WHAT IS NEEDED:
All entries must come back exactly as given, with no pictures in the copy.

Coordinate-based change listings
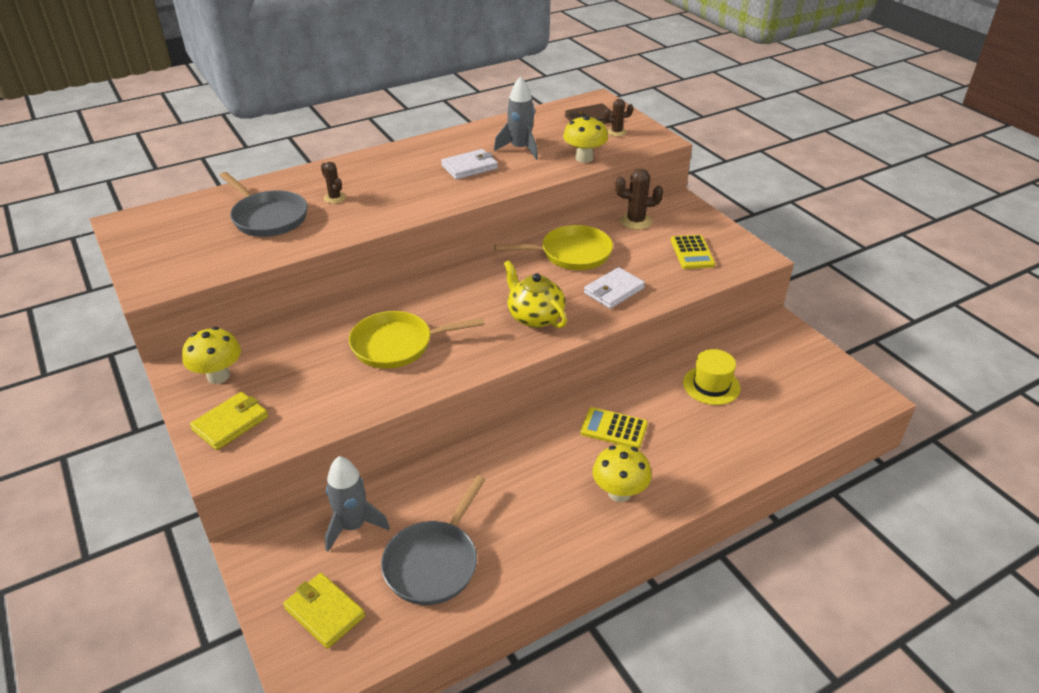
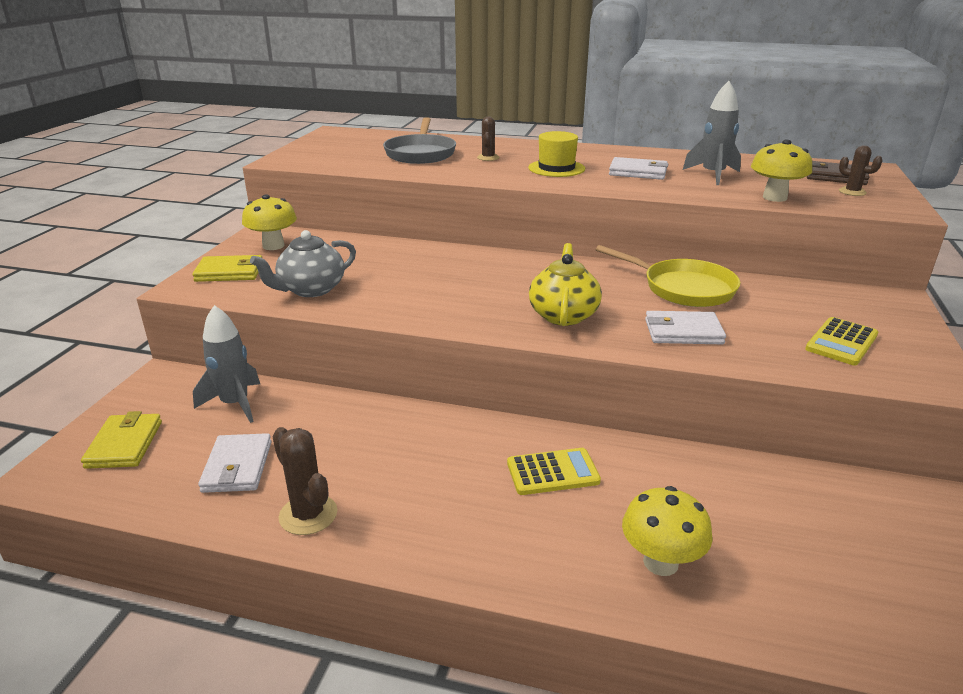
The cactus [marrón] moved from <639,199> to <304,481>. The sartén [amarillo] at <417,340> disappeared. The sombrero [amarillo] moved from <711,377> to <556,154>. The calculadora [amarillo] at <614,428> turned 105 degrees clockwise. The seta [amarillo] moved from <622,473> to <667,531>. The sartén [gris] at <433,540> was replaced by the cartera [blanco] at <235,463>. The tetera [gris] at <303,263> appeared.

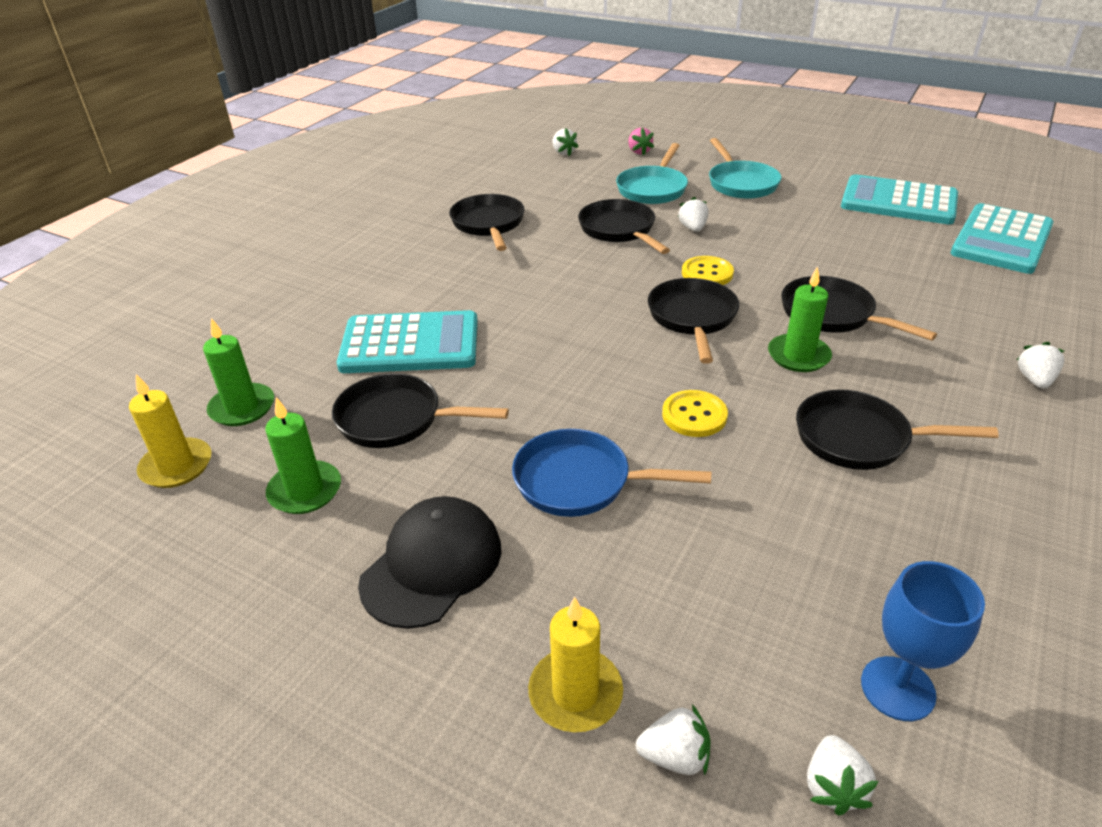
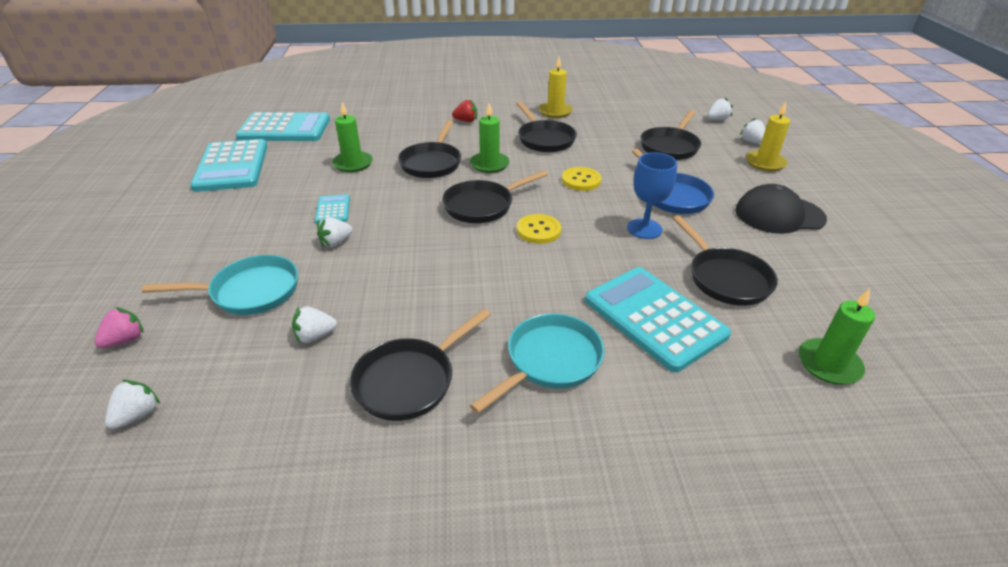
The sartén [turquesa] moved from <745,168> to <537,363>. The sartén [negro] moved from <624,226> to <670,135>. The botón [amarillo] moved from <708,270> to <539,229>. The fresa [blanco] moved from <1040,365> to <314,325>. The vela [amarillo] moved from <170,431> to <556,87>. The vela [verde] moved from <303,455> to <352,137>. The copa [azul] moved from <923,641> to <652,195>. The fresa [rojo] at <464,111> appeared. The calculadora [turquesa] at <332,209> appeared.

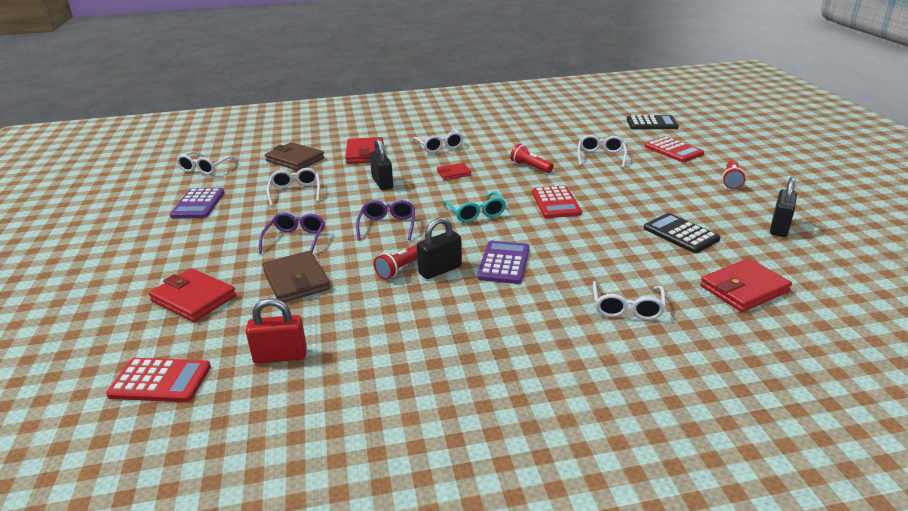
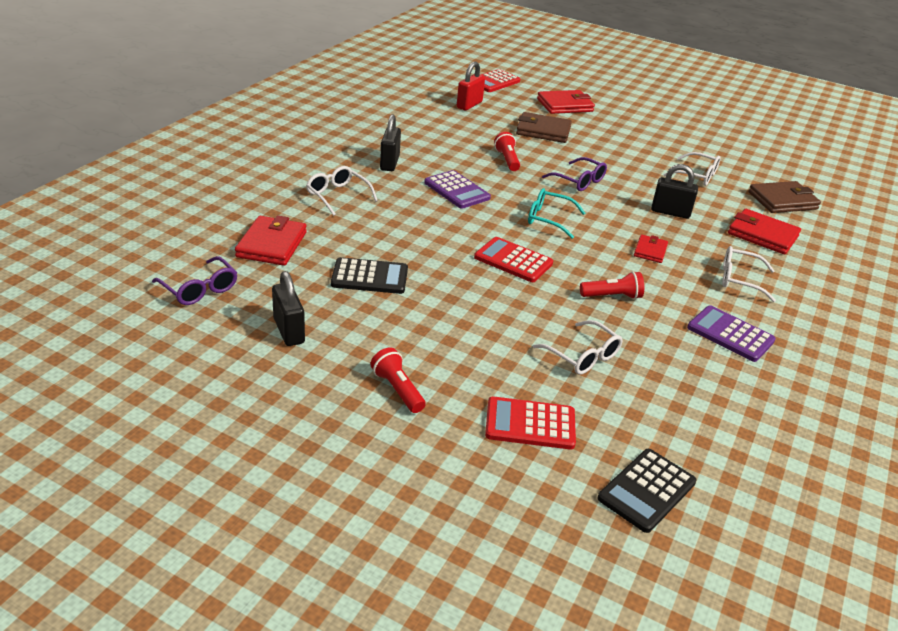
The gafas [blanco] at <207,163> disappeared. The calculadora [morado] moved from <197,203> to <731,333>. The gafas [morado] moved from <292,233> to <194,280>. The candado [negro] moved from <439,248> to <390,142>.

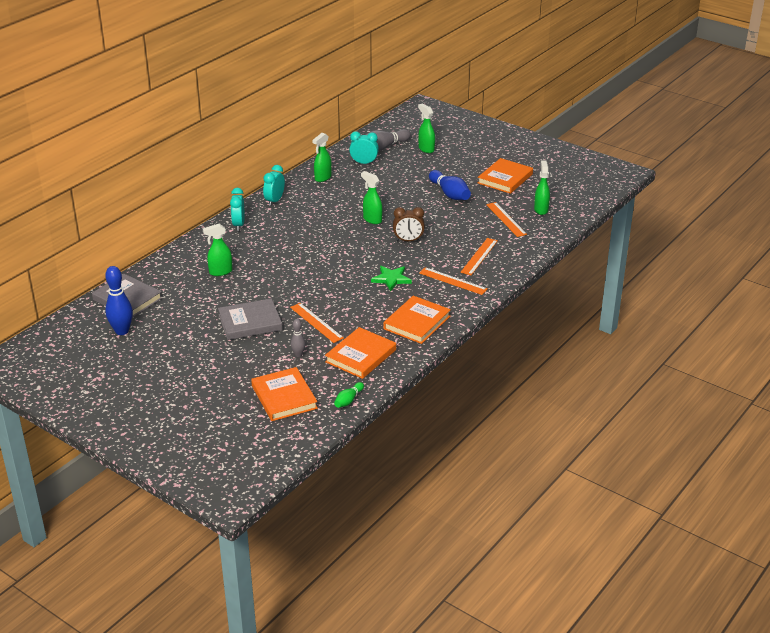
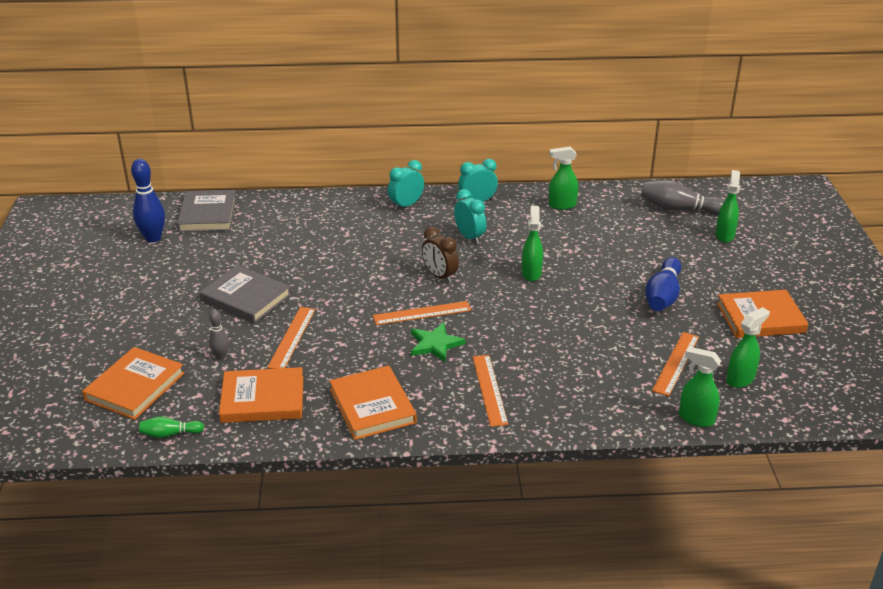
The despertador [turquesa] moved from <364,147> to <470,216>. The despertador [marrón] moved from <409,224> to <440,255>. The pulverizador [verde] moved from <217,250> to <700,386>. The regla [naranja] moved from <479,256> to <422,313>. The libro [naranja] at <417,320> turned 75 degrees clockwise.

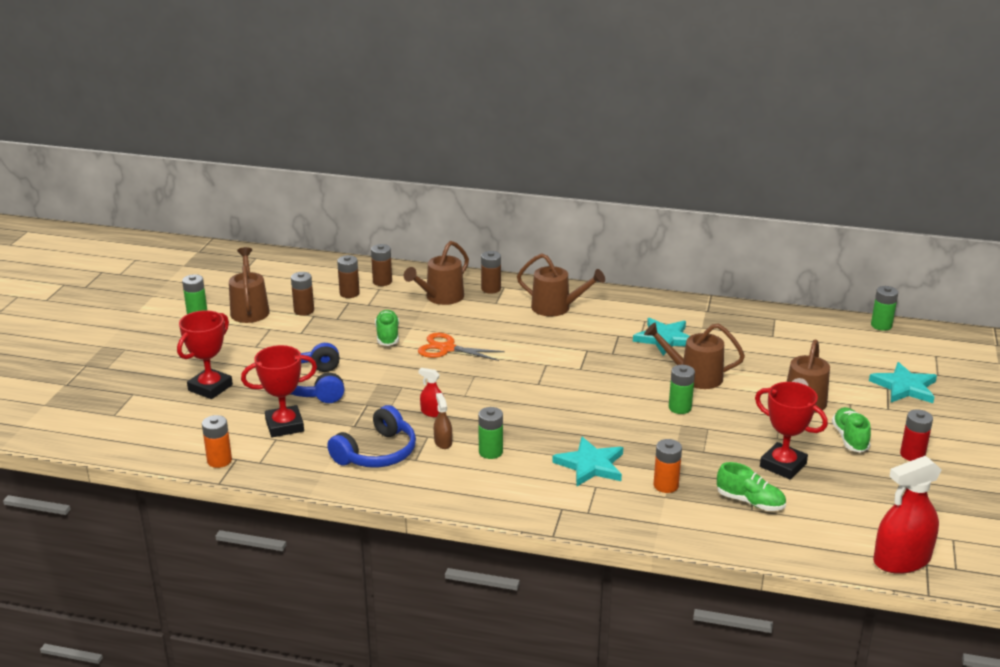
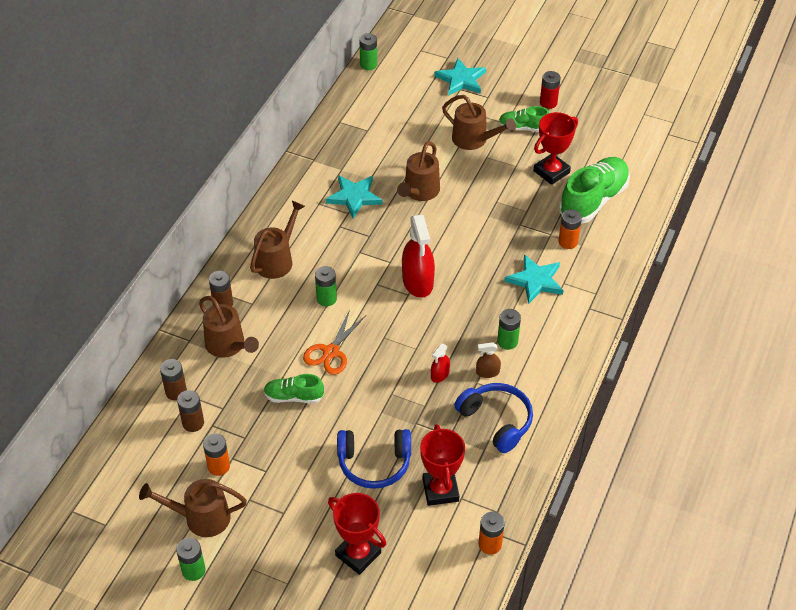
The pila [marrón] at <302,294> became the pila [naranja] at <216,454>. The pila [verde] moved from <682,389> to <326,286>. The pulverizador [rojo] moved from <907,514> to <418,256>. The zapato [verde] at <751,486> changed to 1.84 times the size.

SOLUTION TO THE EXERCISE:
The cactus [marrón] moved from <639,199> to <304,481>. The sartén [amarillo] at <417,340> disappeared. The sombrero [amarillo] moved from <711,377> to <556,154>. The calculadora [amarillo] at <614,428> turned 105 degrees clockwise. The seta [amarillo] moved from <622,473> to <667,531>. The sartén [gris] at <433,540> was replaced by the cartera [blanco] at <235,463>. The tetera [gris] at <303,263> appeared.

The sartén [turquesa] moved from <745,168> to <537,363>. The sartén [negro] moved from <624,226> to <670,135>. The botón [amarillo] moved from <708,270> to <539,229>. The fresa [blanco] moved from <1040,365> to <314,325>. The vela [amarillo] moved from <170,431> to <556,87>. The vela [verde] moved from <303,455> to <352,137>. The copa [azul] moved from <923,641> to <652,195>. The fresa [rojo] at <464,111> appeared. The calculadora [turquesa] at <332,209> appeared.

The gafas [blanco] at <207,163> disappeared. The calculadora [morado] moved from <197,203> to <731,333>. The gafas [morado] moved from <292,233> to <194,280>. The candado [negro] moved from <439,248> to <390,142>.

The despertador [turquesa] moved from <364,147> to <470,216>. The despertador [marrón] moved from <409,224> to <440,255>. The pulverizador [verde] moved from <217,250> to <700,386>. The regla [naranja] moved from <479,256> to <422,313>. The libro [naranja] at <417,320> turned 75 degrees clockwise.

The pila [marrón] at <302,294> became the pila [naranja] at <216,454>. The pila [verde] moved from <682,389> to <326,286>. The pulverizador [rojo] moved from <907,514> to <418,256>. The zapato [verde] at <751,486> changed to 1.84 times the size.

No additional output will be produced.